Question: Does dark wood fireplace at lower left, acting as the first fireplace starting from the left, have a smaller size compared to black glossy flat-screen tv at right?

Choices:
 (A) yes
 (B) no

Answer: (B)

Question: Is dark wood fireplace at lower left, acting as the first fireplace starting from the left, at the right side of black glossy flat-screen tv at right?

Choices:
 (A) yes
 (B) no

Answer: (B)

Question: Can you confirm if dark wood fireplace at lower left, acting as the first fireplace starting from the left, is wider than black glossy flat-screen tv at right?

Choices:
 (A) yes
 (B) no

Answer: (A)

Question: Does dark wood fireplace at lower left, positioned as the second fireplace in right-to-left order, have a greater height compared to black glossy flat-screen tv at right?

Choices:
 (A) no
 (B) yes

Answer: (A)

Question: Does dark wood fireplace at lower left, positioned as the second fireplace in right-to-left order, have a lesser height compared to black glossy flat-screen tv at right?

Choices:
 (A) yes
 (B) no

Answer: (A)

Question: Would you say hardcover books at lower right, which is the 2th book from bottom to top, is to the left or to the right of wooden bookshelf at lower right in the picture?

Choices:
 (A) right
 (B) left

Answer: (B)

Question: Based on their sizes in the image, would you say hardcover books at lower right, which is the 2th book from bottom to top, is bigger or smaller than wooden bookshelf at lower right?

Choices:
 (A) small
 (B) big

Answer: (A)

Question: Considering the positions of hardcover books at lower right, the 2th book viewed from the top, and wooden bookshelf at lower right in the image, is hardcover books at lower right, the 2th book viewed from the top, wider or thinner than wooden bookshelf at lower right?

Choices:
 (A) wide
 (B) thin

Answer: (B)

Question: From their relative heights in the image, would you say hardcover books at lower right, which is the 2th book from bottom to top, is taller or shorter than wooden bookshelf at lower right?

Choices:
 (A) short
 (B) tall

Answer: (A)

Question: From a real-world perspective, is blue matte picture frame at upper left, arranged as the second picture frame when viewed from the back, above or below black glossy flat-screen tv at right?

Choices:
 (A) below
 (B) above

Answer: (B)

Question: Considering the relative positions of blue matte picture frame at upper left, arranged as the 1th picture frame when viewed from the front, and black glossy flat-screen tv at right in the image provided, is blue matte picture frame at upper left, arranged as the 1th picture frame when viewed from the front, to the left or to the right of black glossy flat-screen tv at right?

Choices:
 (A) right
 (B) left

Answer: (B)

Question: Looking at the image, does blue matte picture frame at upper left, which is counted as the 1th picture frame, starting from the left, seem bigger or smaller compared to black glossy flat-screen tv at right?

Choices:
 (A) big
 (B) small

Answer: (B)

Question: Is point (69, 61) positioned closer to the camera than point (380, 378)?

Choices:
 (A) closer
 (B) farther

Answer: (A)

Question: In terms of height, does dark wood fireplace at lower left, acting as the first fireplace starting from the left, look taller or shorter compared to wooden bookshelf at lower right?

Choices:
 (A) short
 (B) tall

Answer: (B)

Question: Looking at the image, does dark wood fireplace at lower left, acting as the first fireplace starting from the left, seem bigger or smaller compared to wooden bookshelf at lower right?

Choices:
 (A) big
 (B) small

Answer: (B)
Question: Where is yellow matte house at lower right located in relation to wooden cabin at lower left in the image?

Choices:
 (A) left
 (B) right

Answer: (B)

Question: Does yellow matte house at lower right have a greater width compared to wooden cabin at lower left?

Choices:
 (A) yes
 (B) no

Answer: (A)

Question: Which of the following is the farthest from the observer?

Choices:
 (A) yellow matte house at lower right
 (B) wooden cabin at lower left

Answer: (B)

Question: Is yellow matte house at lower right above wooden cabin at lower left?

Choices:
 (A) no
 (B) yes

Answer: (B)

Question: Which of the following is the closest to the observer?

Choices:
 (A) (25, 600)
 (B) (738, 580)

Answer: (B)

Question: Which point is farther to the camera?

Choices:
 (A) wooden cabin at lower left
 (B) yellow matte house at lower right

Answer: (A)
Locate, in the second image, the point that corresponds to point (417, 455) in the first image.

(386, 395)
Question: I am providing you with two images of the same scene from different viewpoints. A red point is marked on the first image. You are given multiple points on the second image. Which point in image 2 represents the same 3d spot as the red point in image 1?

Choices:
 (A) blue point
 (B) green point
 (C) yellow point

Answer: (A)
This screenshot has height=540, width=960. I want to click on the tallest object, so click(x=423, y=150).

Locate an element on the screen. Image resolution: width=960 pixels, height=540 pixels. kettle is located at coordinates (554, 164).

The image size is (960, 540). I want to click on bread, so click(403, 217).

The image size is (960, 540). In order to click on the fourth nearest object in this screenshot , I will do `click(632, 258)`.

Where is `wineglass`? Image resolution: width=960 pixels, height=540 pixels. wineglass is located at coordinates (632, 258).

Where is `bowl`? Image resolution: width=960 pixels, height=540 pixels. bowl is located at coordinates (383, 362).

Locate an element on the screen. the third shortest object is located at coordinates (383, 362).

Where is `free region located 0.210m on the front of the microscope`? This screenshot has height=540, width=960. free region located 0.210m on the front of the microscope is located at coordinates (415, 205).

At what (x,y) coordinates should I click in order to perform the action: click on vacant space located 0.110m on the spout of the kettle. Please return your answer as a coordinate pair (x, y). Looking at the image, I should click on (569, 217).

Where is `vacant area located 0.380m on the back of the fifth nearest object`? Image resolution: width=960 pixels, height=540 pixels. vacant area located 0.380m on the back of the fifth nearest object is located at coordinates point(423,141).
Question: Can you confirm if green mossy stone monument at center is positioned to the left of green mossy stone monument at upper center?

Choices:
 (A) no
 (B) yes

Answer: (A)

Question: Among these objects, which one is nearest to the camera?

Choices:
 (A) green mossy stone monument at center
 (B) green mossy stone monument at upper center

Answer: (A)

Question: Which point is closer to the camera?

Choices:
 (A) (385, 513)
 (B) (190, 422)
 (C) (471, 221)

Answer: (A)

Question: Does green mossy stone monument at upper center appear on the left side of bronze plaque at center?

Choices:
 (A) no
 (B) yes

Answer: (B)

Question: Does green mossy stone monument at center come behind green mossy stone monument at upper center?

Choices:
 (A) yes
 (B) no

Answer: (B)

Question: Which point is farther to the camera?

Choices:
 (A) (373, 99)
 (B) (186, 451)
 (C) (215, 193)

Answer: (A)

• • • • • • •

** Task statement **
Quote every one of the entries above word for word.

** Right answer **
Question: Does dark wood fireplace at lower left, acting as the first fireplace starting from the left, have a smaller size compared to black glossy flat-screen tv at right?

Choices:
 (A) yes
 (B) no

Answer: (B)

Question: Is dark wood fireplace at lower left, acting as the first fireplace starting from the left, at the right side of black glossy flat-screen tv at right?

Choices:
 (A) yes
 (B) no

Answer: (B)

Question: Can you confirm if dark wood fireplace at lower left, acting as the first fireplace starting from the left, is wider than black glossy flat-screen tv at right?

Choices:
 (A) yes
 (B) no

Answer: (A)

Question: Does dark wood fireplace at lower left, positioned as the second fireplace in right-to-left order, have a greater height compared to black glossy flat-screen tv at right?

Choices:
 (A) no
 (B) yes

Answer: (A)

Question: Does dark wood fireplace at lower left, positioned as the second fireplace in right-to-left order, have a lesser height compared to black glossy flat-screen tv at right?

Choices:
 (A) yes
 (B) no

Answer: (A)

Question: Would you say hardcover books at lower right, which is the 2th book from bottom to top, is to the left or to the right of wooden bookshelf at lower right in the picture?

Choices:
 (A) right
 (B) left

Answer: (B)

Question: Based on their sizes in the image, would you say hardcover books at lower right, which is the 2th book from bottom to top, is bigger or smaller than wooden bookshelf at lower right?

Choices:
 (A) small
 (B) big

Answer: (A)

Question: Considering the positions of hardcover books at lower right, the 2th book viewed from the top, and wooden bookshelf at lower right in the image, is hardcover books at lower right, the 2th book viewed from the top, wider or thinner than wooden bookshelf at lower right?

Choices:
 (A) wide
 (B) thin

Answer: (B)

Question: From their relative heights in the image, would you say hardcover books at lower right, which is the 2th book from bottom to top, is taller or shorter than wooden bookshelf at lower right?

Choices:
 (A) short
 (B) tall

Answer: (A)

Question: From a real-world perspective, is blue matte picture frame at upper left, arranged as the second picture frame when viewed from the back, above or below black glossy flat-screen tv at right?

Choices:
 (A) below
 (B) above

Answer: (B)

Question: Considering the relative positions of blue matte picture frame at upper left, arranged as the 1th picture frame when viewed from the front, and black glossy flat-screen tv at right in the image provided, is blue matte picture frame at upper left, arranged as the 1th picture frame when viewed from the front, to the left or to the right of black glossy flat-screen tv at right?

Choices:
 (A) right
 (B) left

Answer: (B)

Question: Looking at the image, does blue matte picture frame at upper left, which is counted as the 1th picture frame, starting from the left, seem bigger or smaller compared to black glossy flat-screen tv at right?

Choices:
 (A) big
 (B) small

Answer: (B)

Question: Is point (69, 61) positioned closer to the camera than point (380, 378)?

Choices:
 (A) closer
 (B) farther

Answer: (A)

Question: In terms of height, does dark wood fireplace at lower left, acting as the first fireplace starting from the left, look taller or shorter compared to wooden bookshelf at lower right?

Choices:
 (A) short
 (B) tall

Answer: (B)

Question: Looking at the image, does dark wood fireplace at lower left, acting as the first fireplace starting from the left, seem bigger or smaller compared to wooden bookshelf at lower right?

Choices:
 (A) big
 (B) small

Answer: (B)
Question: Where is yellow matte house at lower right located in relation to wooden cabin at lower left in the image?

Choices:
 (A) left
 (B) right

Answer: (B)

Question: Does yellow matte house at lower right have a greater width compared to wooden cabin at lower left?

Choices:
 (A) yes
 (B) no

Answer: (A)

Question: Which of the following is the farthest from the observer?

Choices:
 (A) yellow matte house at lower right
 (B) wooden cabin at lower left

Answer: (B)

Question: Is yellow matte house at lower right above wooden cabin at lower left?

Choices:
 (A) no
 (B) yes

Answer: (B)

Question: Which of the following is the closest to the observer?

Choices:
 (A) (25, 600)
 (B) (738, 580)

Answer: (B)

Question: Which point is farther to the camera?

Choices:
 (A) wooden cabin at lower left
 (B) yellow matte house at lower right

Answer: (A)
Locate, in the second image, the point that corresponds to point (417, 455) in the first image.

(386, 395)
Question: I am providing you with two images of the same scene from different viewpoints. A red point is marked on the first image. You are given multiple points on the second image. Which point in image 2 represents the same 3d spot as the red point in image 1?

Choices:
 (A) blue point
 (B) green point
 (C) yellow point

Answer: (A)
This screenshot has height=540, width=960. I want to click on the tallest object, so click(x=423, y=150).

Locate an element on the screen. Image resolution: width=960 pixels, height=540 pixels. kettle is located at coordinates (554, 164).

The image size is (960, 540). I want to click on bread, so click(403, 217).

The image size is (960, 540). In order to click on the fourth nearest object in this screenshot , I will do `click(632, 258)`.

Where is `wineglass`? Image resolution: width=960 pixels, height=540 pixels. wineglass is located at coordinates (632, 258).

Where is `bowl`? Image resolution: width=960 pixels, height=540 pixels. bowl is located at coordinates (383, 362).

Locate an element on the screen. the third shortest object is located at coordinates (383, 362).

Where is `free region located 0.210m on the front of the microscope`? This screenshot has height=540, width=960. free region located 0.210m on the front of the microscope is located at coordinates (415, 205).

At what (x,y) coordinates should I click in order to perform the action: click on vacant space located 0.110m on the spout of the kettle. Please return your answer as a coordinate pair (x, y). Looking at the image, I should click on (569, 217).

Where is `vacant area located 0.380m on the back of the fifth nearest object`? Image resolution: width=960 pixels, height=540 pixels. vacant area located 0.380m on the back of the fifth nearest object is located at coordinates point(423,141).
Question: Can you confirm if green mossy stone monument at center is positioned to the left of green mossy stone monument at upper center?

Choices:
 (A) no
 (B) yes

Answer: (A)

Question: Among these objects, which one is nearest to the camera?

Choices:
 (A) green mossy stone monument at center
 (B) green mossy stone monument at upper center

Answer: (A)

Question: Which point is closer to the camera?

Choices:
 (A) (385, 513)
 (B) (190, 422)
 (C) (471, 221)

Answer: (A)

Question: Does green mossy stone monument at upper center appear on the left side of bronze plaque at center?

Choices:
 (A) no
 (B) yes

Answer: (B)

Question: Does green mossy stone monument at center come behind green mossy stone monument at upper center?

Choices:
 (A) yes
 (B) no

Answer: (B)

Question: Which point is farther to the camera?

Choices:
 (A) (373, 99)
 (B) (186, 451)
 (C) (215, 193)

Answer: (A)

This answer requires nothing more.